== What you need to do ==
Starting at the first line of the entries below, output every line exactly, up to and including the line with "camera: 45 degrees left, 0 degrees up".

Stored data entries
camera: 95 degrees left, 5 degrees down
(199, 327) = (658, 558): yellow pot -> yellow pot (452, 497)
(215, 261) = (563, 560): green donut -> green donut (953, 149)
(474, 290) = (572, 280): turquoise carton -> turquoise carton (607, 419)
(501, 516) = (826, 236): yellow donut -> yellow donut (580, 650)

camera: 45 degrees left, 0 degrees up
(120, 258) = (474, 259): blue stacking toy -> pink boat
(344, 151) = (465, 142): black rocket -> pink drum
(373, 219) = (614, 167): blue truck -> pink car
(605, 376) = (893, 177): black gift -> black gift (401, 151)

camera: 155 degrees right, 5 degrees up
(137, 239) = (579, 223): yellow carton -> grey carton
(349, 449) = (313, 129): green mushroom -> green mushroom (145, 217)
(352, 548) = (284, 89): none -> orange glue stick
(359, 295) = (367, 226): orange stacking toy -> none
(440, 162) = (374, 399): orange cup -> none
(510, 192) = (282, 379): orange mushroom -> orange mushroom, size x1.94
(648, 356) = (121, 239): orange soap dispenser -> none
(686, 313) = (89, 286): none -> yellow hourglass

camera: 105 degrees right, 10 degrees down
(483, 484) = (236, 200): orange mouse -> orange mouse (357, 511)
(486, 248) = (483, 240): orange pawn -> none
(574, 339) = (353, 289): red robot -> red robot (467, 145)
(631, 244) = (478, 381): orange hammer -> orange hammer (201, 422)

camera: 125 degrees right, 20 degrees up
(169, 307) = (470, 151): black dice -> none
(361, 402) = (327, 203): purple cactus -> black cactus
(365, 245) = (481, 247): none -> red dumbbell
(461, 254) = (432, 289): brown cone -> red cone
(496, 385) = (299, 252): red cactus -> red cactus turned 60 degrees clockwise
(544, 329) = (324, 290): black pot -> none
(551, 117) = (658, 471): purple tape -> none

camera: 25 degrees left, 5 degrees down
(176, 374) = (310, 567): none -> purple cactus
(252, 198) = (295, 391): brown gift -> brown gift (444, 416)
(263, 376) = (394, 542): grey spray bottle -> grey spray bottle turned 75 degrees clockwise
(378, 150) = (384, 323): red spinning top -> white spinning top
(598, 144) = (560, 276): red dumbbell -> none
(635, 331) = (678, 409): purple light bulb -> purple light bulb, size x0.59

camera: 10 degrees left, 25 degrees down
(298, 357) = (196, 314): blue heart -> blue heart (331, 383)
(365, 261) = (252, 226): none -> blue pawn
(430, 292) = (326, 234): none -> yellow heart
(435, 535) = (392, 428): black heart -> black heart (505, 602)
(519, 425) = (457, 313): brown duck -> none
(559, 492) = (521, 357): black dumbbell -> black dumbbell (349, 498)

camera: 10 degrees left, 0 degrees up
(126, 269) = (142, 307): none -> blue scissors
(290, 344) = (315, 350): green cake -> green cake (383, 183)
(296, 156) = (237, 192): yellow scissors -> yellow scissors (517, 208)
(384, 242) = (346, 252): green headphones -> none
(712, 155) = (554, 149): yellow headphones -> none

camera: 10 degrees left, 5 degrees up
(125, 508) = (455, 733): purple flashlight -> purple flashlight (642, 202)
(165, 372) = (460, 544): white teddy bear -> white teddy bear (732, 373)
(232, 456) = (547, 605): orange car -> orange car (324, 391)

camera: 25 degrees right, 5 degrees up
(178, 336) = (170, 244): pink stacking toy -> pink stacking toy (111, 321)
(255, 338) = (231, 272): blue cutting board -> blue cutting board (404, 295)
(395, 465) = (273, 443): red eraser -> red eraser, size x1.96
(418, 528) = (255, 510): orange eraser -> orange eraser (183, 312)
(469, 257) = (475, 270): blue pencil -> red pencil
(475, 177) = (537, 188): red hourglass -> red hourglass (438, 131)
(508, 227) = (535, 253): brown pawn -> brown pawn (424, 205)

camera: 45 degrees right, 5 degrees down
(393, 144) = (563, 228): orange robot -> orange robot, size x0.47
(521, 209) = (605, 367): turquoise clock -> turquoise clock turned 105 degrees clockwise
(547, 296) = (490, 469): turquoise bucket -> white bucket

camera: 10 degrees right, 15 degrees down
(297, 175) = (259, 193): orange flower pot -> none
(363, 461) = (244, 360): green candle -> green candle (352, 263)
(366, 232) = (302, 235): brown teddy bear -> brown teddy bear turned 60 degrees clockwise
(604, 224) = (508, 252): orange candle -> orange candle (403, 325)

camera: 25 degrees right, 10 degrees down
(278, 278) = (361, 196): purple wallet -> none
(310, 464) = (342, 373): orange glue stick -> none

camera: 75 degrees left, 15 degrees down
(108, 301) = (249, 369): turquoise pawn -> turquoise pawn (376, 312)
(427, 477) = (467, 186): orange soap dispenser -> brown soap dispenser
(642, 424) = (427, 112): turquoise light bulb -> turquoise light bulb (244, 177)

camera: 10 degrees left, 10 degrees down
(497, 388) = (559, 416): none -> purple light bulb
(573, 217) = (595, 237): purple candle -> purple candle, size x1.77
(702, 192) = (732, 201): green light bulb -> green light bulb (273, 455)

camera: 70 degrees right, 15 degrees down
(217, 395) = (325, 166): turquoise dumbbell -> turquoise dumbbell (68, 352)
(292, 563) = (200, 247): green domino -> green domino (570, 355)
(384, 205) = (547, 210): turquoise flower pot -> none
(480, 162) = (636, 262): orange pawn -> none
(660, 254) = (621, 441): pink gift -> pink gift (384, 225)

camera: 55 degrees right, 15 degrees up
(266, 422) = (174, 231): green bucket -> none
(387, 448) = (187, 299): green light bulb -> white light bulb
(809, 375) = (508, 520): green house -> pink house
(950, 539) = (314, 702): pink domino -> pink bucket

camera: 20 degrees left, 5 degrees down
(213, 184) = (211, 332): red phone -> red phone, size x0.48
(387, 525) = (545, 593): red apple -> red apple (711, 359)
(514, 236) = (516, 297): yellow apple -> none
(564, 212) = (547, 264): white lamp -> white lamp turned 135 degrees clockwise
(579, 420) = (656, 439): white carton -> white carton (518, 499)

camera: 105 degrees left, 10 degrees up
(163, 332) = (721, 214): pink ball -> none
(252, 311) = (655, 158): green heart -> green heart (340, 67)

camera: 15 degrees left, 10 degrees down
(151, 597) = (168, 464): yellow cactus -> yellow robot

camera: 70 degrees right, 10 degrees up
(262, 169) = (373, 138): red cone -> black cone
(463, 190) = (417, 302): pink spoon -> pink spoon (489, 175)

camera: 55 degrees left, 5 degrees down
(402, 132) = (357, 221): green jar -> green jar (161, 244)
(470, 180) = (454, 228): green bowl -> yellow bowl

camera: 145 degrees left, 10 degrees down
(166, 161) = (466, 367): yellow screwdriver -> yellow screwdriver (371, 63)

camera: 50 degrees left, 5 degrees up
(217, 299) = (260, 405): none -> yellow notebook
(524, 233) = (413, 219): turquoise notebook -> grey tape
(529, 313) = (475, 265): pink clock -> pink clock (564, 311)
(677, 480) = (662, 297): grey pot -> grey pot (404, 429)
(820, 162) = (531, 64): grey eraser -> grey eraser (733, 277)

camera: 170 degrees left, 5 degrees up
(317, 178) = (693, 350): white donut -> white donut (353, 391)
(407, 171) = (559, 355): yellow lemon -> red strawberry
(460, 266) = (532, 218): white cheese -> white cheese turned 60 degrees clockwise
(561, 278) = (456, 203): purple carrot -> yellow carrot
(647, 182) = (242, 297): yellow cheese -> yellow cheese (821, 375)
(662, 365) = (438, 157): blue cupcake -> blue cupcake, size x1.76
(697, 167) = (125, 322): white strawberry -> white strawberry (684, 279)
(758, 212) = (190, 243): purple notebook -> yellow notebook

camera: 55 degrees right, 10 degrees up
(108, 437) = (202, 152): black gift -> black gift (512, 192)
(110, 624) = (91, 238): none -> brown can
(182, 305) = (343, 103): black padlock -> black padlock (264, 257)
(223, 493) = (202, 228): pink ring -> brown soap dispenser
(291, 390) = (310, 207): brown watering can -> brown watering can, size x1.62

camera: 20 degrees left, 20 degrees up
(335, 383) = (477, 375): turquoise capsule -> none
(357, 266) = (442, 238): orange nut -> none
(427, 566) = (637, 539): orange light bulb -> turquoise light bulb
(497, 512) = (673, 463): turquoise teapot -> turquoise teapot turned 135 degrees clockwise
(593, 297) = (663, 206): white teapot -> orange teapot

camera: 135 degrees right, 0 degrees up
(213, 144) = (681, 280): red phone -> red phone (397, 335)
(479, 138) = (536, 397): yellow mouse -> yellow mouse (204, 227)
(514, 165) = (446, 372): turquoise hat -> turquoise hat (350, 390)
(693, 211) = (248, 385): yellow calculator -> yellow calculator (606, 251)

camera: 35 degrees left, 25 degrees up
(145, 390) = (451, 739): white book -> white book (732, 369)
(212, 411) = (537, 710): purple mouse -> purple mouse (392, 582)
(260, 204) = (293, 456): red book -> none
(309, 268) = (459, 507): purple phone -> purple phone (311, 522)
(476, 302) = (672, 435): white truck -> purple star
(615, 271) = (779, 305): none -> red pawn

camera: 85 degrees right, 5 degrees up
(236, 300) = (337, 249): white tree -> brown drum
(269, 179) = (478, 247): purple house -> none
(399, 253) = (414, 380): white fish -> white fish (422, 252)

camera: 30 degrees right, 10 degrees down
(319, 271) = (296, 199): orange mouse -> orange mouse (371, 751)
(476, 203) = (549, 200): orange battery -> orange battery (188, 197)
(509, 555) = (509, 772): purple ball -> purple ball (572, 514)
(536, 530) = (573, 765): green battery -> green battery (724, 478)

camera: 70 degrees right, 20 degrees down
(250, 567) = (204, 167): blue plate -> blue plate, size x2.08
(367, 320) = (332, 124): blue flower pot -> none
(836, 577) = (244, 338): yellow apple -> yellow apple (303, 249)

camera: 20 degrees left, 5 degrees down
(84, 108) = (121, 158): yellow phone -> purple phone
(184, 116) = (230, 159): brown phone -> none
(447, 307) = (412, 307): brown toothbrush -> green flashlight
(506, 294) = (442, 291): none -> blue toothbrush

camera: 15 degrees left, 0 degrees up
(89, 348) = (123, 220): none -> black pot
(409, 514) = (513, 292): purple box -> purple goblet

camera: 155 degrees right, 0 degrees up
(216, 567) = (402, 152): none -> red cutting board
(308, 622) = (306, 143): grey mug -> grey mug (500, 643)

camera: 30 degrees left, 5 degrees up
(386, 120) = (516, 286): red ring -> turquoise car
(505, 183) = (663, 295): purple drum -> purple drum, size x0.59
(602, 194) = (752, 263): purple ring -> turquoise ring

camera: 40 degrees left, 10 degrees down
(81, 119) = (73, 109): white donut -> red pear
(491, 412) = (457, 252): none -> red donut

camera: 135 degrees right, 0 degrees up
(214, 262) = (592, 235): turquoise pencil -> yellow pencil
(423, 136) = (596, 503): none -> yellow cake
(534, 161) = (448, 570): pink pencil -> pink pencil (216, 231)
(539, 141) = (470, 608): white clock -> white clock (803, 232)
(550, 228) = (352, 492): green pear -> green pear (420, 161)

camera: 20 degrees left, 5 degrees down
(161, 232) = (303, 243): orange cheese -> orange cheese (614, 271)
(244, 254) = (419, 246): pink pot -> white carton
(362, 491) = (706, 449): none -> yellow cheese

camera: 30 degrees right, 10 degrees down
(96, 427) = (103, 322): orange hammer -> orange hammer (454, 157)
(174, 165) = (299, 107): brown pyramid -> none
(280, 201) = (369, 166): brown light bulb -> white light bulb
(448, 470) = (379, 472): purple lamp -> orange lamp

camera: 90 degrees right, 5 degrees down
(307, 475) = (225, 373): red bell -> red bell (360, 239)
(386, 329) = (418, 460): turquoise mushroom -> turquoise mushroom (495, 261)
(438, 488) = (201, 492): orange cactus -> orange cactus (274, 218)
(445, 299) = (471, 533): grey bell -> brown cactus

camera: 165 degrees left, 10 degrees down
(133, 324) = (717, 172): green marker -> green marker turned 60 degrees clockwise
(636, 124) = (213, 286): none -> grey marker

== Worked solution ==
camera: 95 degrees left, 5 degrees down
(199, 327) = (658, 558): yellow pot -> yellow pot (452, 497)
(215, 261) = (563, 560): green donut -> green donut (953, 149)
(474, 290) = (572, 280): turquoise carton -> turquoise carton (607, 419)
(501, 516) = (826, 236): yellow donut -> yellow donut (580, 650)

camera: 45 degrees left, 0 degrees up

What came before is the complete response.